Material provided:
########################################

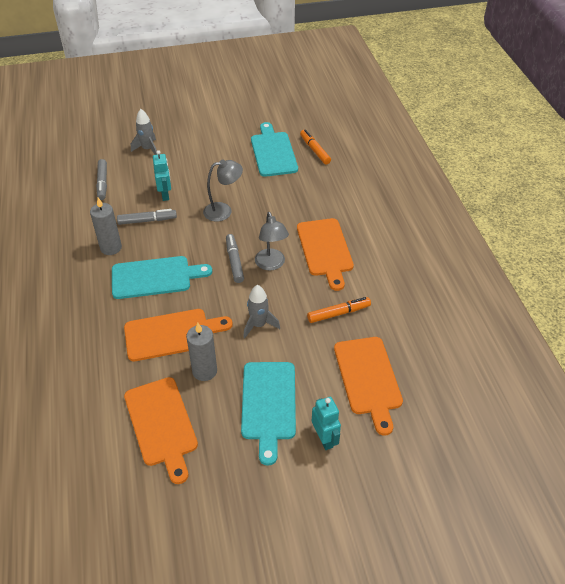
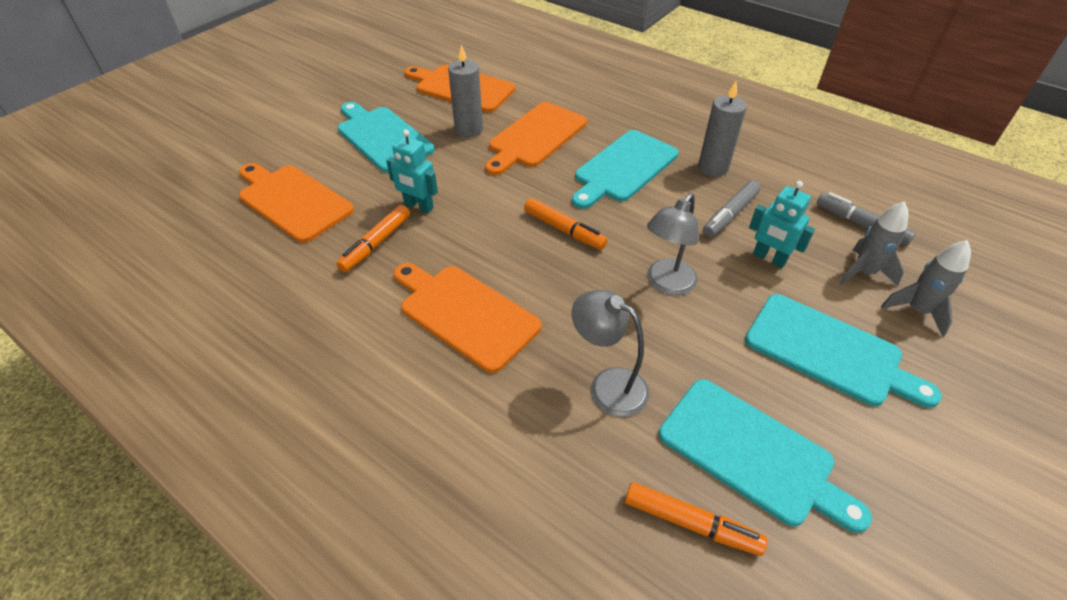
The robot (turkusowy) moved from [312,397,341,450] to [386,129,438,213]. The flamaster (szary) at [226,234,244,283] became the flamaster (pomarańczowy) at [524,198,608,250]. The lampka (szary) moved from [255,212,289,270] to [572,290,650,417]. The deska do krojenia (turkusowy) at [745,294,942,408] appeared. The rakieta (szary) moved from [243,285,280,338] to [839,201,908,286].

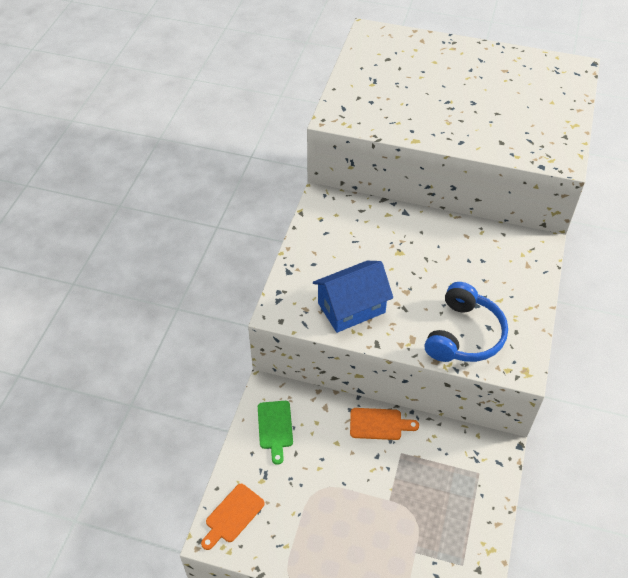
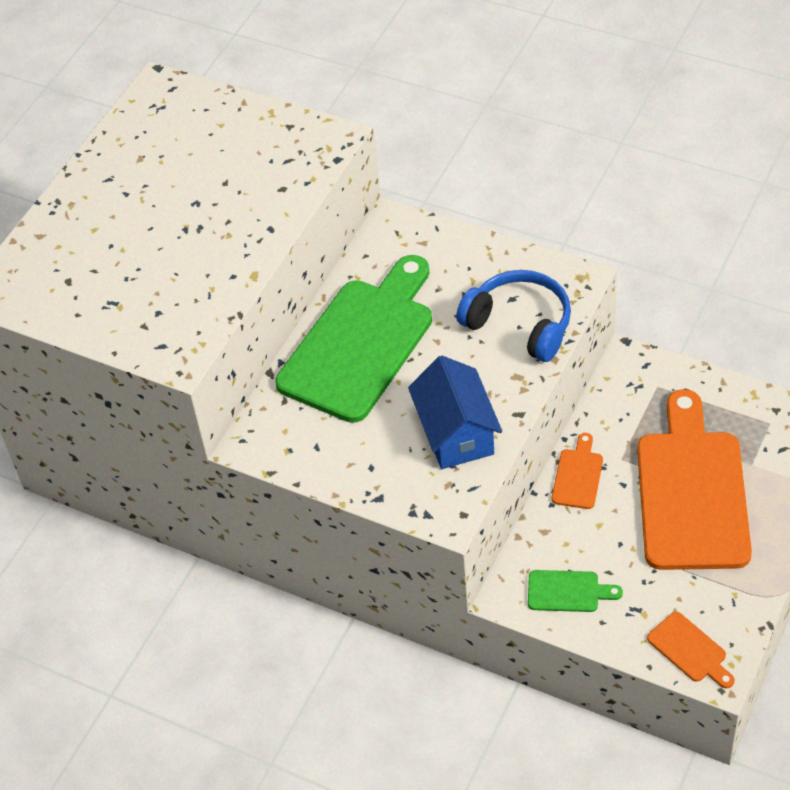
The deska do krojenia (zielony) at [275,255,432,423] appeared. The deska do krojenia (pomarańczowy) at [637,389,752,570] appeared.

########################################

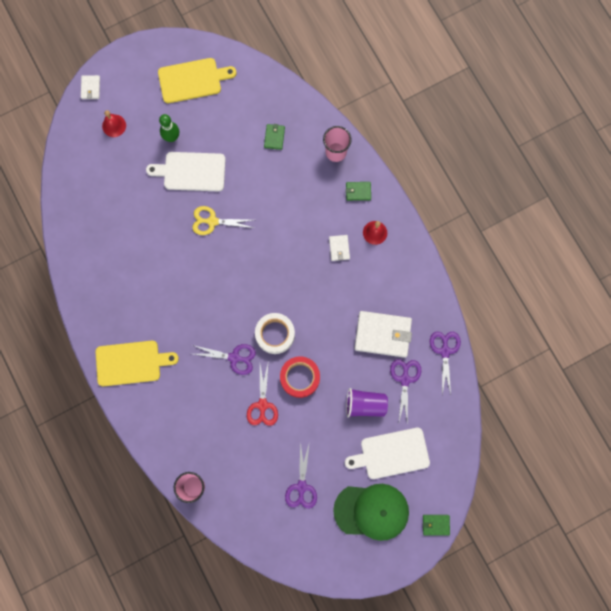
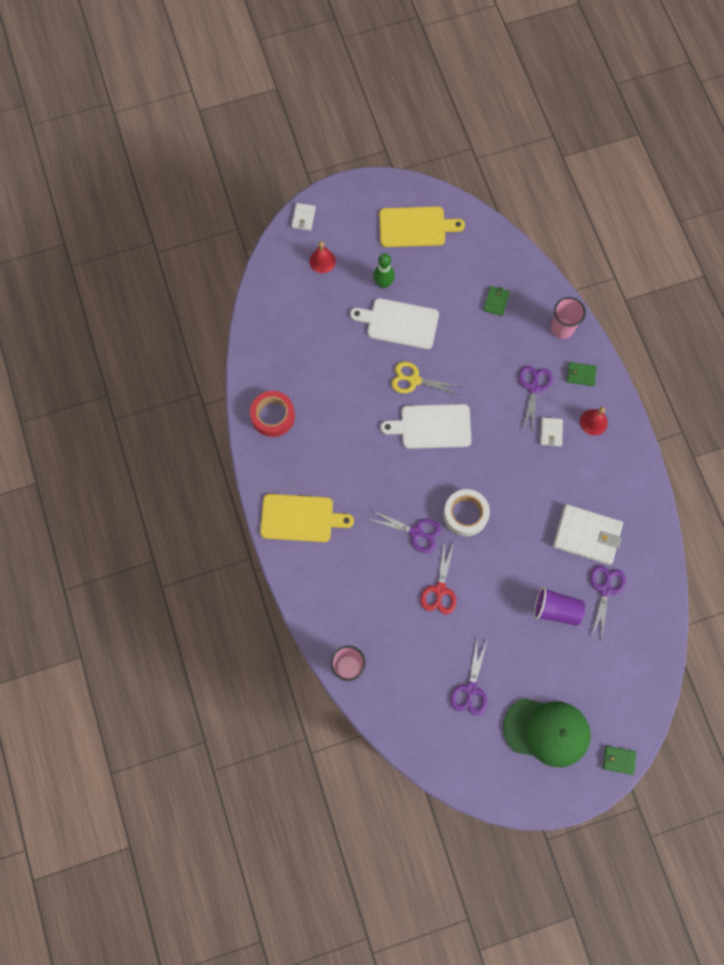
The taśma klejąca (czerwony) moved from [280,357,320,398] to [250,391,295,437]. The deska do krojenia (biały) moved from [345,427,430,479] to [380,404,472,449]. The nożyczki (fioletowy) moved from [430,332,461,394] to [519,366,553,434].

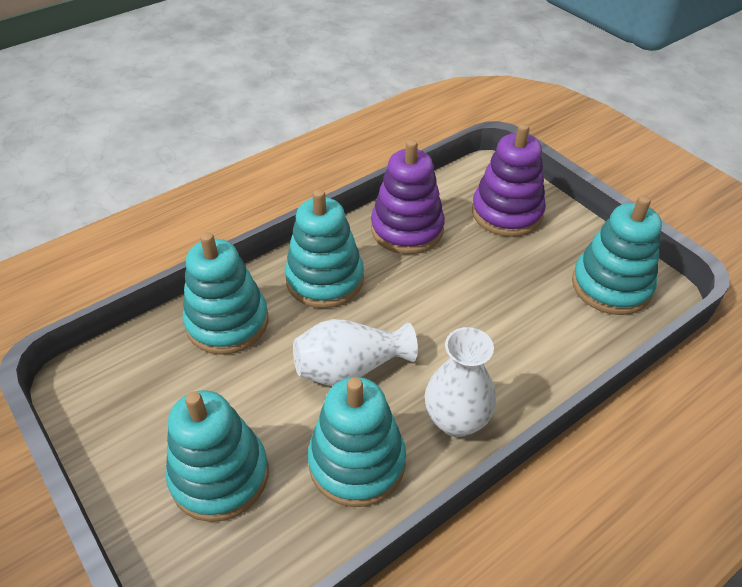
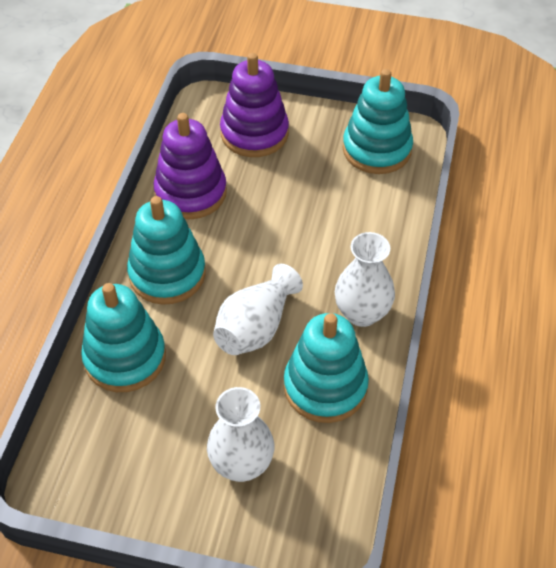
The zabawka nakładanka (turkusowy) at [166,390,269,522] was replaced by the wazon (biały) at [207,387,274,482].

########################################

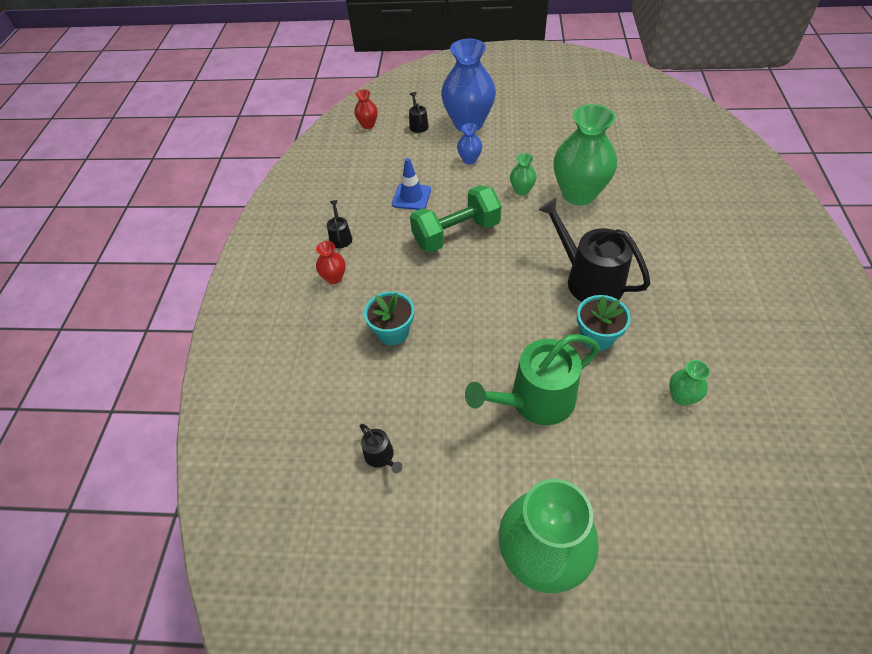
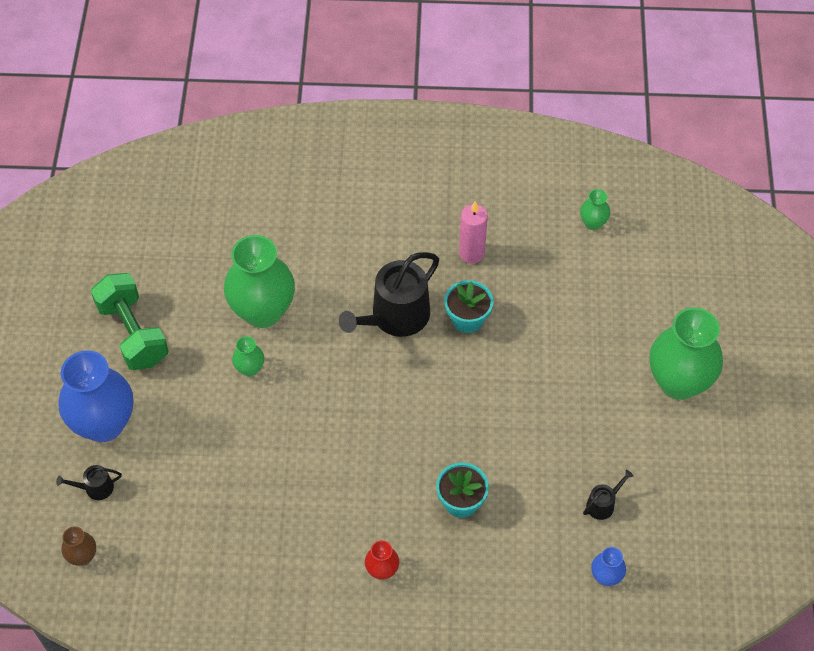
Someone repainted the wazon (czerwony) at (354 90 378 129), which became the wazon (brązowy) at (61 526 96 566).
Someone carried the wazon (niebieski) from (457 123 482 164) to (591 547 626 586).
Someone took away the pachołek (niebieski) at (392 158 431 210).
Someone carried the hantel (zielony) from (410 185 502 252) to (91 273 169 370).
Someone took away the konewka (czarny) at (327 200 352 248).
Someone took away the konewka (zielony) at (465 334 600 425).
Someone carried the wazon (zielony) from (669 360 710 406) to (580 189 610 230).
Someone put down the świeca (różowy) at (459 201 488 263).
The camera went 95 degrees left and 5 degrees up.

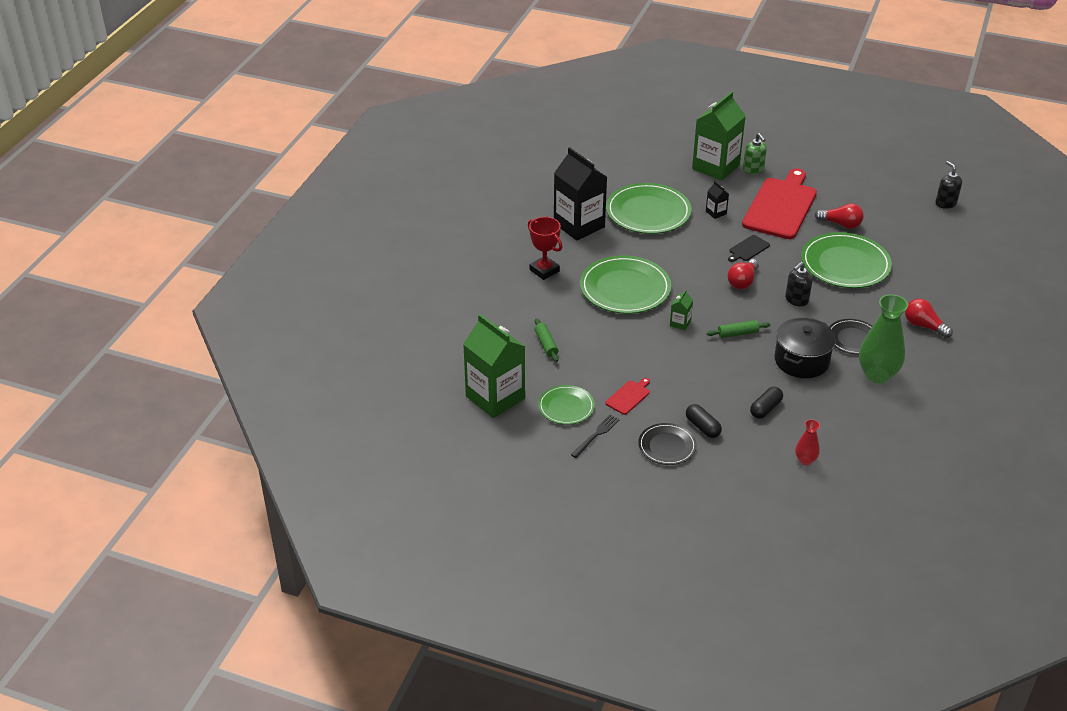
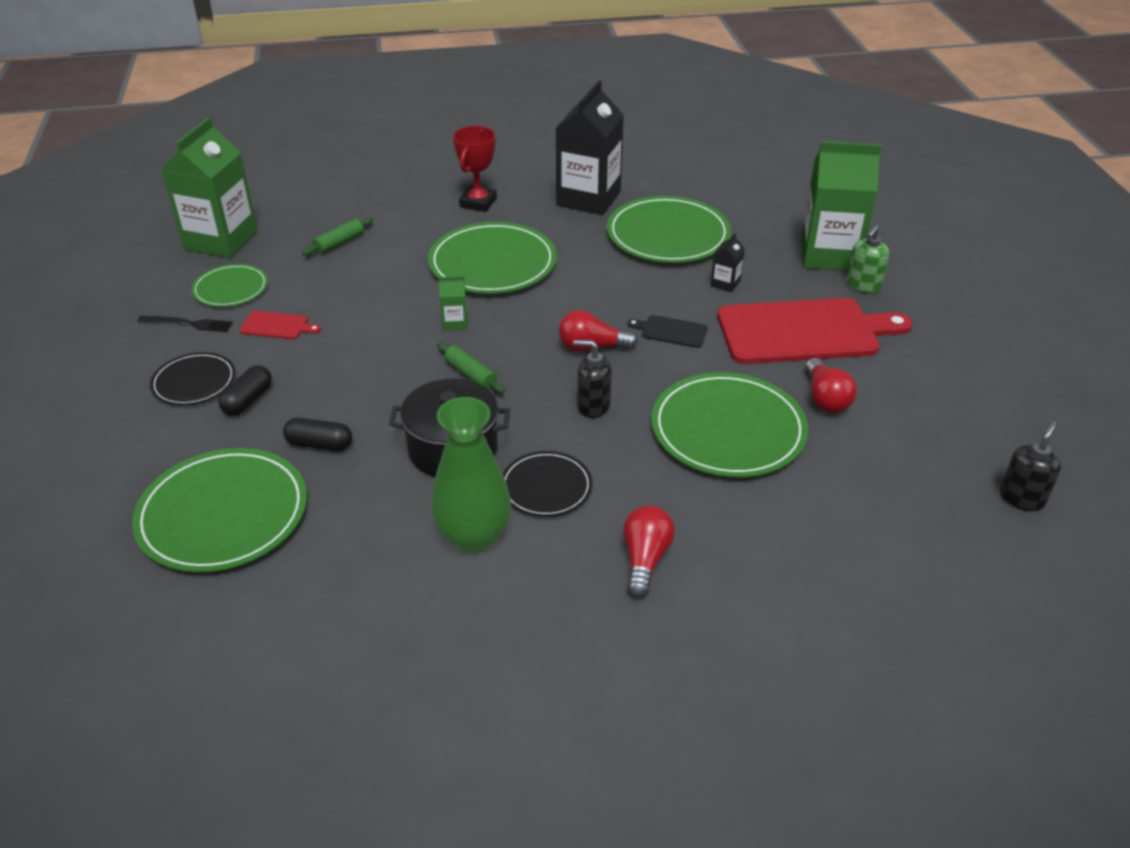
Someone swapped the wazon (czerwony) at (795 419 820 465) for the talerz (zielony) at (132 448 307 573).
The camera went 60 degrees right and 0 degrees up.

########################################

Directions: What are the lines, exactly as written above, from the line with "Someone took away the konewka (zielony)" to the line with "Someone put down", both included? Output only those.

Solution for this problem:
Someone took away the konewka (zielony) at (465 334 600 425).
Someone carried the wazon (zielony) from (669 360 710 406) to (580 189 610 230).
Someone put down the świeca (różowy) at (459 201 488 263).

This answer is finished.